Coordinate output tasks
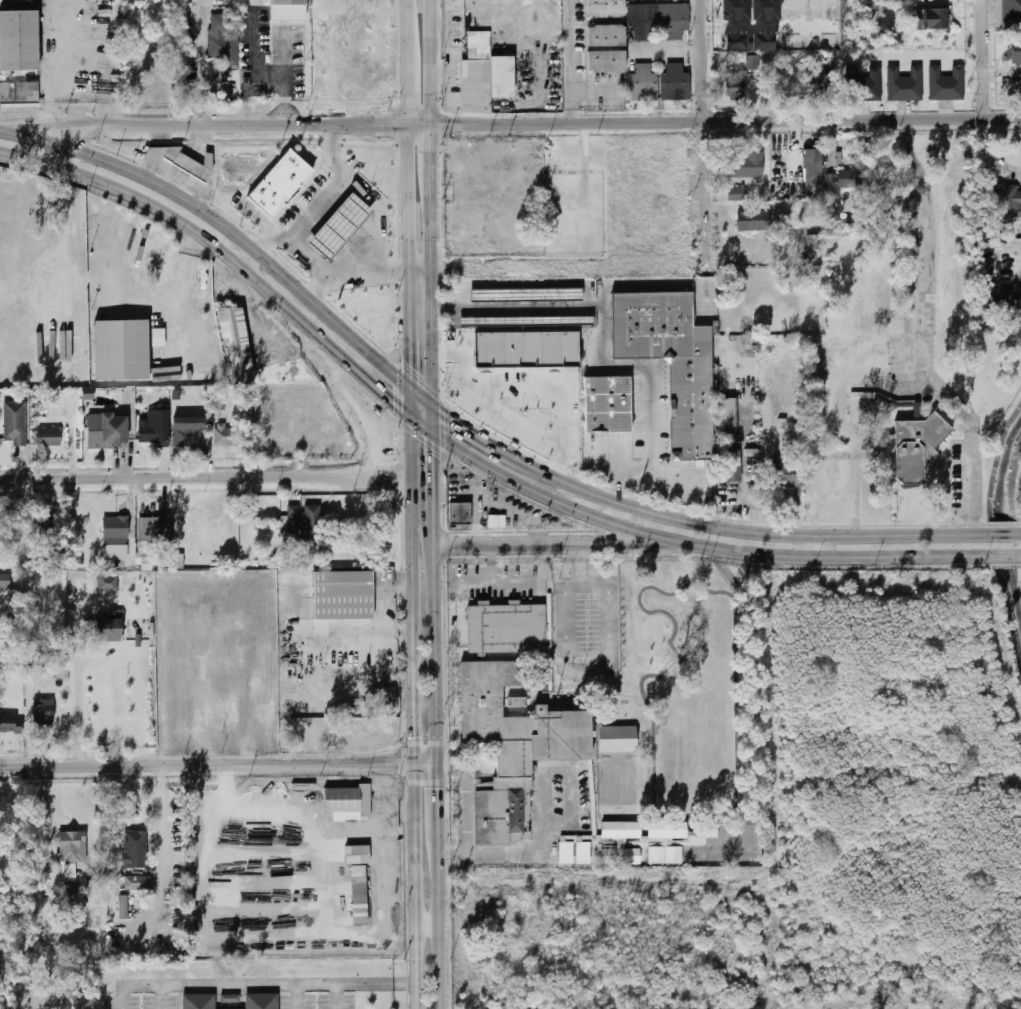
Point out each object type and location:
building: (286, 2)
road: (410, 9)
building: (605, 9)
building: (1011, 14)
building: (932, 18)
building: (674, 20)
building: (641, 22)
building: (886, 24)
building: (606, 35)
building: (223, 39)
building: (19, 40)
building: (1013, 50)
road: (985, 59)
road: (198, 61)
road: (430, 61)
road: (573, 61)
building: (606, 61)
building: (752, 62)
road: (411, 71)
road: (64, 74)
road: (249, 74)
building: (485, 74)
building: (818, 74)
building: (675, 82)
building: (643, 83)
building: (904, 84)
building: (946, 84)
building: (736, 85)
building: (863, 85)
building: (20, 94)
road: (50, 123)
road: (556, 123)
road: (83, 133)
road: (705, 148)
road: (330, 152)
road: (992, 152)
road: (69, 154)
road: (431, 154)
building: (188, 165)
building: (748, 165)
building: (813, 171)
building: (282, 182)
building: (841, 182)
road: (340, 184)
building: (736, 194)
road: (412, 196)
building: (1006, 201)
building: (754, 220)
road: (191, 222)
building: (343, 225)
gas station: (343, 225)
road: (236, 228)
building: (814, 250)
road: (250, 256)
road: (309, 256)
road: (381, 262)
building: (987, 270)
road: (423, 271)
road: (327, 274)
road: (180, 282)
building: (526, 294)
building: (997, 302)
road: (433, 304)
building: (526, 320)
road: (413, 330)
road: (919, 332)
building: (158, 337)
building: (236, 345)
road: (602, 345)
building: (121, 349)
building: (526, 352)
building: (669, 360)
traffic signals: (413, 362)
road: (380, 385)
traffic signals: (398, 400)
building: (212, 404)
building: (607, 404)
parking lot: (525, 407)
building: (863, 408)
building: (728, 413)
traffic signals: (453, 416)
building: (15, 422)
road: (464, 423)
building: (155, 429)
building: (107, 431)
building: (189, 432)
building: (226, 435)
building: (49, 437)
building: (918, 446)
traffic signals: (431, 448)
road: (431, 457)
building: (733, 467)
building: (785, 469)
road: (206, 478)
road: (751, 494)
road: (621, 510)
building: (250, 513)
building: (460, 514)
building: (215, 517)
building: (293, 521)
river: (1004, 521)
building: (312, 522)
building: (503, 522)
road: (734, 525)
building: (45, 529)
building: (116, 530)
building: (155, 530)
road: (1002, 533)
road: (1019, 533)
road: (685, 537)
road: (559, 540)
road: (812, 541)
road: (1001, 555)
road: (1019, 555)
building: (179, 561)
road: (586, 563)
road: (413, 576)
building: (296, 578)
building: (5, 580)
road: (509, 581)
road: (473, 582)
building: (108, 583)
road: (396, 586)
road: (576, 587)
road: (725, 588)
road: (678, 589)
building: (343, 595)
building: (11, 598)
building: (242, 613)
road: (379, 615)
road: (611, 617)
road: (307, 622)
road: (436, 627)
building: (108, 630)
road: (361, 644)
road: (567, 648)
building: (242, 654)
building: (59, 672)
road: (646, 676)
road: (1001, 679)
road: (735, 687)
road: (773, 694)
road: (79, 709)
building: (177, 712)
building: (266, 712)
building: (44, 713)
building: (234, 713)
building: (199, 714)
building: (510, 718)
road: (28, 721)
building: (11, 723)
traffic signals: (416, 734)
building: (615, 738)
park: (693, 761)
traffic signals: (399, 764)
road: (428, 764)
road: (208, 766)
traffic signals: (452, 767)
road: (563, 768)
traffic signals: (440, 787)
road: (440, 799)
road: (464, 800)
building: (346, 801)
road: (897, 809)
road: (100, 815)
road: (702, 815)
road: (161, 816)
building: (619, 828)
building: (665, 829)
building: (705, 829)
building: (13, 844)
building: (135, 849)
building: (564, 852)
building: (355, 853)
road: (453, 853)
road: (506, 853)
building: (582, 853)
building: (663, 854)
building: (619, 855)
building: (72, 856)
building: (138, 882)
road: (605, 885)
road: (417, 886)
building: (67, 893)
building: (357, 895)
building: (123, 907)
road: (441, 921)
road: (429, 924)
road: (280, 984)
road: (920, 997)
building: (230, 998)
building: (197, 1000)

# [About this exercise]
The records above must be retyped exactly. Please omit the pictures.

# [Solution to the exercise]
Point out each object type and location:
building: (286, 2)
road: (410, 9)
building: (605, 9)
building: (1011, 14)
building: (932, 18)
building: (674, 20)
building: (641, 22)
building: (886, 24)
building: (606, 35)
building: (223, 39)
building: (19, 40)
building: (1013, 50)
road: (985, 59)
road: (198, 61)
road: (430, 61)
road: (573, 61)
building: (606, 61)
building: (752, 62)
road: (411, 71)
road: (64, 74)
road: (249, 74)
building: (485, 74)
building: (818, 74)
building: (675, 82)
building: (643, 83)
building: (904, 84)
building: (946, 84)
building: (736, 85)
building: (863, 85)
building: (20, 94)
road: (50, 123)
road: (556, 123)
road: (83, 133)
road: (705, 148)
road: (330, 152)
road: (992, 152)
road: (69, 154)
road: (431, 154)
building: (188, 165)
building: (748, 165)
building: (813, 171)
building: (282, 182)
building: (841, 182)
road: (340, 184)
building: (736, 194)
road: (412, 196)
building: (1006, 201)
building: (754, 220)
road: (191, 222)
building: (343, 225)
gas station: (343, 225)
road: (236, 228)
building: (814, 250)
road: (250, 256)
road: (309, 256)
road: (381, 262)
building: (987, 270)
road: (423, 271)
road: (327, 274)
road: (180, 282)
building: (526, 294)
building: (997, 302)
road: (433, 304)
building: (526, 320)
road: (413, 330)
road: (919, 332)
building: (158, 337)
building: (236, 345)
road: (602, 345)
building: (121, 349)
building: (526, 352)
building: (669, 360)
traffic signals: (413, 362)
road: (380, 385)
traffic signals: (398, 400)
building: (212, 404)
building: (607, 404)
parking lot: (525, 407)
building: (863, 408)
building: (728, 413)
traffic signals: (453, 416)
building: (15, 422)
road: (464, 423)
building: (155, 429)
building: (107, 431)
building: (189, 432)
building: (226, 435)
building: (49, 437)
building: (918, 446)
traffic signals: (431, 448)
road: (431, 457)
building: (733, 467)
building: (785, 469)
road: (206, 478)
road: (751, 494)
road: (621, 510)
building: (250, 513)
building: (460, 514)
building: (215, 517)
building: (293, 521)
river: (1004, 521)
building: (312, 522)
building: (503, 522)
road: (734, 525)
building: (45, 529)
building: (116, 530)
building: (155, 530)
road: (1002, 533)
road: (1019, 533)
road: (685, 537)
road: (559, 540)
road: (812, 541)
road: (1001, 555)
road: (1019, 555)
building: (179, 561)
road: (586, 563)
road: (413, 576)
building: (296, 578)
building: (5, 580)
road: (509, 581)
road: (473, 582)
building: (108, 583)
road: (396, 586)
road: (576, 587)
road: (725, 588)
road: (678, 589)
building: (343, 595)
building: (11, 598)
building: (242, 613)
road: (379, 615)
road: (611, 617)
road: (307, 622)
road: (436, 627)
building: (108, 630)
road: (361, 644)
road: (567, 648)
building: (242, 654)
building: (59, 672)
road: (646, 676)
road: (1001, 679)
road: (735, 687)
road: (773, 694)
road: (79, 709)
building: (177, 712)
building: (266, 712)
building: (44, 713)
building: (234, 713)
building: (199, 714)
building: (510, 718)
road: (28, 721)
building: (11, 723)
traffic signals: (416, 734)
building: (615, 738)
park: (693, 761)
traffic signals: (399, 764)
road: (428, 764)
road: (208, 766)
traffic signals: (452, 767)
road: (563, 768)
traffic signals: (440, 787)
road: (440, 799)
road: (464, 800)
building: (346, 801)
road: (897, 809)
road: (100, 815)
road: (702, 815)
road: (161, 816)
building: (619, 828)
building: (665, 829)
building: (705, 829)
building: (13, 844)
building: (135, 849)
building: (564, 852)
building: (355, 853)
road: (453, 853)
road: (506, 853)
building: (582, 853)
building: (663, 854)
building: (619, 855)
building: (72, 856)
building: (138, 882)
road: (605, 885)
road: (417, 886)
building: (67, 893)
building: (357, 895)
building: (123, 907)
road: (441, 921)
road: (429, 924)
road: (280, 984)
road: (920, 997)
building: (230, 998)
building: (197, 1000)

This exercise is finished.